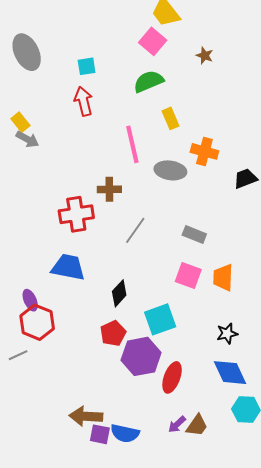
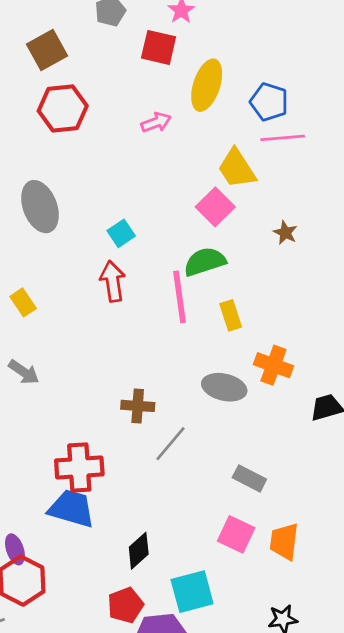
cyan square: (87, 66) -> (121, 233), turned -30
gray arrow: (27, 139) -> (24, 372), moved
pink line: (132, 144) -> (179, 297), moved
red cross: (76, 214) -> (79, 467), moved
gray line: (135, 230) -> (170, 444), moved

___

(Action item): Omit the pictures; print the records above exactly.

(Final answer):
cyan square: (87, 66) -> (121, 233), turned -30
gray arrow: (27, 139) -> (24, 372), moved
pink line: (132, 144) -> (179, 297), moved
red cross: (76, 214) -> (79, 467), moved
gray line: (135, 230) -> (170, 444), moved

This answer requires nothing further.